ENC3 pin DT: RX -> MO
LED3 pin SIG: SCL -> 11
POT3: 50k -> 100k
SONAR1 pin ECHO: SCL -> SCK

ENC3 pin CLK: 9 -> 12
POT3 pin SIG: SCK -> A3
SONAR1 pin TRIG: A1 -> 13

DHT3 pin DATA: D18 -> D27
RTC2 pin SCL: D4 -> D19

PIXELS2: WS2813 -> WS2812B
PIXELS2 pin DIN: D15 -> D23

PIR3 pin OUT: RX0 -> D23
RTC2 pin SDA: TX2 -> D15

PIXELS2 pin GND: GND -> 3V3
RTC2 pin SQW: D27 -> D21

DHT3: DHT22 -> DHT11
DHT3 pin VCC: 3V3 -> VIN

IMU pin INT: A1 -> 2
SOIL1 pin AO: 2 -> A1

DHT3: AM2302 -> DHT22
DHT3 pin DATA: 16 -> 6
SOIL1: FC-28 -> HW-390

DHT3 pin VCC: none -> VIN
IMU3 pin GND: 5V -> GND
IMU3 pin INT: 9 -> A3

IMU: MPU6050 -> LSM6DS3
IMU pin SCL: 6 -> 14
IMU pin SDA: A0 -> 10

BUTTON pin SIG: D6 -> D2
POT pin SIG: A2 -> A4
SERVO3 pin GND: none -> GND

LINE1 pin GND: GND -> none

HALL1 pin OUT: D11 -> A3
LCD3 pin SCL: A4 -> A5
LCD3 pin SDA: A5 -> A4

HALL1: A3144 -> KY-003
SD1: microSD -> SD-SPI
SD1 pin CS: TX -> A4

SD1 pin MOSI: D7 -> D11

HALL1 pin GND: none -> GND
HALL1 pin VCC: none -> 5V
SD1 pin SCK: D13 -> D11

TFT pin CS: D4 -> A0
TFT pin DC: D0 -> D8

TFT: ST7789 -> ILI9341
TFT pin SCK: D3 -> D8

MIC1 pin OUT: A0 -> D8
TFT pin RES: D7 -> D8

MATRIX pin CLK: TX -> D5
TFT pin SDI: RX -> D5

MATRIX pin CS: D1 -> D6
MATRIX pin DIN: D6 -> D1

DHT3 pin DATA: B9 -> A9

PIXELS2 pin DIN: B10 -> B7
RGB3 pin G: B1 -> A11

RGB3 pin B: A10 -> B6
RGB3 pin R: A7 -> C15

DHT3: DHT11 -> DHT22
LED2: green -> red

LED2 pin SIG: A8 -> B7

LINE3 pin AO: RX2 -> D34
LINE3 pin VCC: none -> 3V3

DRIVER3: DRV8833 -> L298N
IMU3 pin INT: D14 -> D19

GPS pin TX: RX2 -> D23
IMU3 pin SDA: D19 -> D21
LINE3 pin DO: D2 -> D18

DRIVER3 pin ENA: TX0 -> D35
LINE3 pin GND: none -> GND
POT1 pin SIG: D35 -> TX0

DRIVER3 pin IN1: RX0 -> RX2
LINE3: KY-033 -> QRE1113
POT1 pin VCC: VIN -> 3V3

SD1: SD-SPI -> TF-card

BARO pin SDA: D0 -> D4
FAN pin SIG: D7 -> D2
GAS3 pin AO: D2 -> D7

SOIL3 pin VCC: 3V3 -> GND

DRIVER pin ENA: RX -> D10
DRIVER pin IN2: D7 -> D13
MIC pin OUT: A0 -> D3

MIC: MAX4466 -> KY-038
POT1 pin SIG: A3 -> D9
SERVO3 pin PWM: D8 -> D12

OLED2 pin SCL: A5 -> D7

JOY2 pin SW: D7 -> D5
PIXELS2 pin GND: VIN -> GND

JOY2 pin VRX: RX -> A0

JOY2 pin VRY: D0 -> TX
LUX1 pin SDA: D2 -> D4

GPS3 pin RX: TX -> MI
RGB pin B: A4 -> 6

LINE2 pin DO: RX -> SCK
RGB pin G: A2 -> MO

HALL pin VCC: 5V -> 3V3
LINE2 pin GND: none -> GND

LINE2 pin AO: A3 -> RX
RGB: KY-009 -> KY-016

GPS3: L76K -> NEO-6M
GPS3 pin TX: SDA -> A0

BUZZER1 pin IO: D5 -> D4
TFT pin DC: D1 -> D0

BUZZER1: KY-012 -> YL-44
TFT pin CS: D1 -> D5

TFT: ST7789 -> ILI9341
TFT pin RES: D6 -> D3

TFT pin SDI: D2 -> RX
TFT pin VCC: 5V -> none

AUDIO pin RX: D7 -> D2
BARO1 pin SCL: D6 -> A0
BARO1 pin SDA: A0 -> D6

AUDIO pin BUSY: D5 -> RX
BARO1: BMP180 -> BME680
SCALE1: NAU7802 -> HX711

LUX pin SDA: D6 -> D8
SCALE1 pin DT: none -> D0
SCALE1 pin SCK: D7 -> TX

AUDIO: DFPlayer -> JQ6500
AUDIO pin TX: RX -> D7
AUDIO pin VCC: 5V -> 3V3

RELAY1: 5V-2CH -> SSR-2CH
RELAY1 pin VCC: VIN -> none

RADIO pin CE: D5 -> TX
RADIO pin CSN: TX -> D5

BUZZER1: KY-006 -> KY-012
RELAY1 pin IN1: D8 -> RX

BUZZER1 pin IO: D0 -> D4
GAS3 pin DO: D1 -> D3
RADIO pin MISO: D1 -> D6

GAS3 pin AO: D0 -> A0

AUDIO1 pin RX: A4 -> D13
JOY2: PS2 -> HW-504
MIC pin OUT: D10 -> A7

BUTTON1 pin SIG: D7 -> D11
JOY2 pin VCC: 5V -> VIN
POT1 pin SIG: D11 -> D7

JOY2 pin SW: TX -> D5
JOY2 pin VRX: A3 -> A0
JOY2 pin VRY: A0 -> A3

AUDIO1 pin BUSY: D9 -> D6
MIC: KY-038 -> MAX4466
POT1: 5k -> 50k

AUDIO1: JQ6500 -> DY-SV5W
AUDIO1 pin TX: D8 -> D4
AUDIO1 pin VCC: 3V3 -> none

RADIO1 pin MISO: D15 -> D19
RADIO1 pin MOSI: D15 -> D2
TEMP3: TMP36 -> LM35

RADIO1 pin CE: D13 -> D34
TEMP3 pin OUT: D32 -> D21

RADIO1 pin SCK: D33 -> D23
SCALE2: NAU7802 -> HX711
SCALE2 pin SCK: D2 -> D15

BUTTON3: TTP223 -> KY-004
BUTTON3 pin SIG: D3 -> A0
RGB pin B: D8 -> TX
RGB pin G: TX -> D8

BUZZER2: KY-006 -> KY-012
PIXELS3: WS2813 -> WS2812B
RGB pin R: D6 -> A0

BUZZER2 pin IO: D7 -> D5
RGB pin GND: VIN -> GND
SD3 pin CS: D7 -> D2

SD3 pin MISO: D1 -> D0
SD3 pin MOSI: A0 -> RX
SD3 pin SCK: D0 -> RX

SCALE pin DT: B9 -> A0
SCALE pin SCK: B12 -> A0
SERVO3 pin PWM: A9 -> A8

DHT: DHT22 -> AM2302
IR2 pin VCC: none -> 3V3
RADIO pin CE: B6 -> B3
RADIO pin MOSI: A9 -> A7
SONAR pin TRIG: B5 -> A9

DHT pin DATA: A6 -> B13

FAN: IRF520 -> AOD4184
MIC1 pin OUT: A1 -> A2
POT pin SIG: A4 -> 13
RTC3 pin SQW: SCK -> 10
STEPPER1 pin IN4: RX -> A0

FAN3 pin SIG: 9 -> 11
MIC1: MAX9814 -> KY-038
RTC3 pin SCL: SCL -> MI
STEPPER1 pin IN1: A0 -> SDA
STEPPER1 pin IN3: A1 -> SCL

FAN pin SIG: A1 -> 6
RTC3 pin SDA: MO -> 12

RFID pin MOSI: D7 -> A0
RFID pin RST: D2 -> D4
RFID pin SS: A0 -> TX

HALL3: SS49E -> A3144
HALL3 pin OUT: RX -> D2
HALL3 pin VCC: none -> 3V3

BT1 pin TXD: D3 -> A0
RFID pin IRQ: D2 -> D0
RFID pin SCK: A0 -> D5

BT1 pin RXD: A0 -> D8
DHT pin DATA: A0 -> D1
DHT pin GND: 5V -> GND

- _Task objective_: Please reproduce the lines from the line with "LINE1 pin GND: GND -> none" to the line with "TFT pin DC: D0 -> D8", both ends included, exactly as they appear above.

- _Your solution_:
LINE1 pin GND: GND -> none

HALL1 pin OUT: D11 -> A3
LCD3 pin SCL: A4 -> A5
LCD3 pin SDA: A5 -> A4

HALL1: A3144 -> KY-003
SD1: microSD -> SD-SPI
SD1 pin CS: TX -> A4

SD1 pin MOSI: D7 -> D11

HALL1 pin GND: none -> GND
HALL1 pin VCC: none -> 5V
SD1 pin SCK: D13 -> D11

TFT pin CS: D4 -> A0
TFT pin DC: D0 -> D8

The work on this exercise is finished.